====== DATA TO USE ======
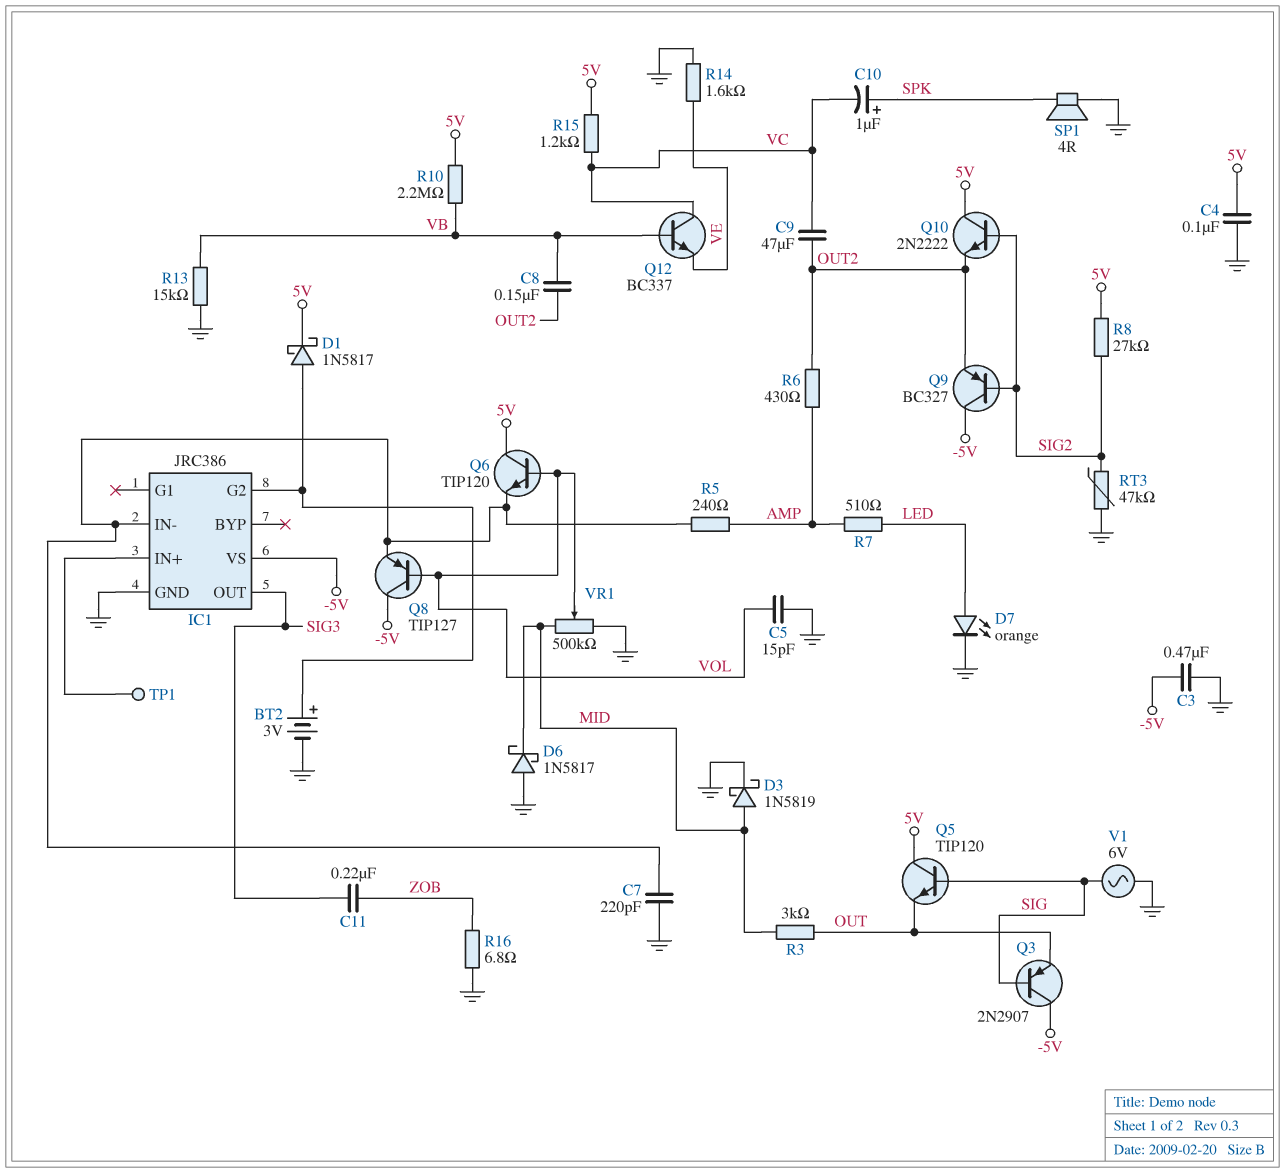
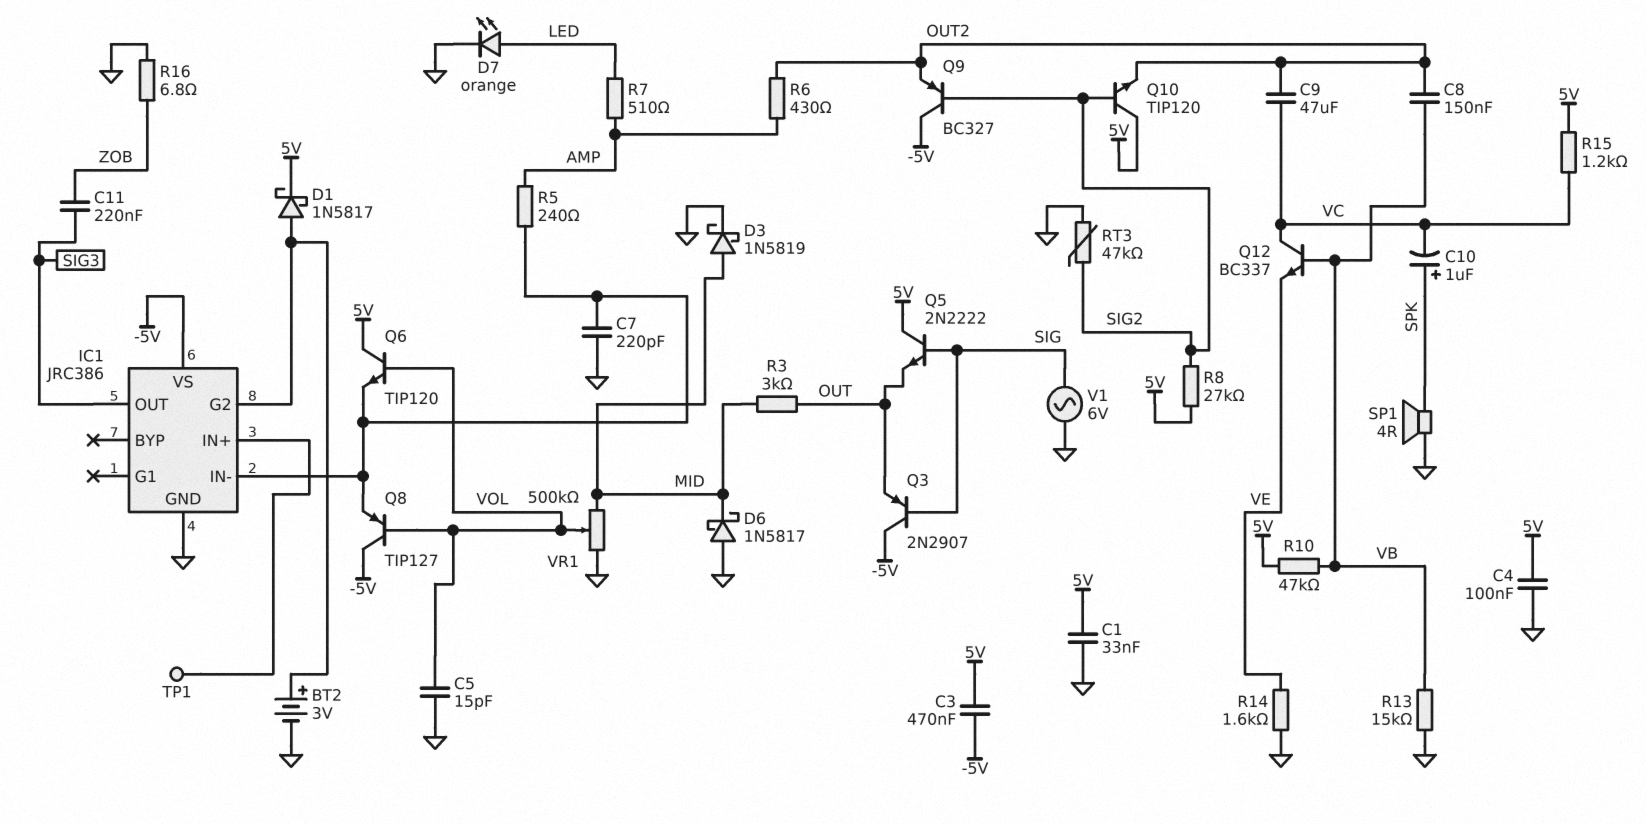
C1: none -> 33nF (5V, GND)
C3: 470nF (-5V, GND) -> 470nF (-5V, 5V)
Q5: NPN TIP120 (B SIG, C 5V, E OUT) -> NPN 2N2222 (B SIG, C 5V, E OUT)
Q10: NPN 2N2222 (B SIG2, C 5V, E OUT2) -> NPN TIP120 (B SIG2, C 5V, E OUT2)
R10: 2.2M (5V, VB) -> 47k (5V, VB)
======
EXERCISE PROMPT
Set out exactly the lines from the one bearing "Q5: NPN TIP120" through the end of the data, including both ends and omitting all others.

COMPLETED TASK
Q5: NPN TIP120 (B SIG, C 5V, E OUT) -> NPN 2N2222 (B SIG, C 5V, E OUT)
Q10: NPN 2N2222 (B SIG2, C 5V, E OUT2) -> NPN TIP120 (B SIG2, C 5V, E OUT2)
R10: 2.2M (5V, VB) -> 47k (5V, VB)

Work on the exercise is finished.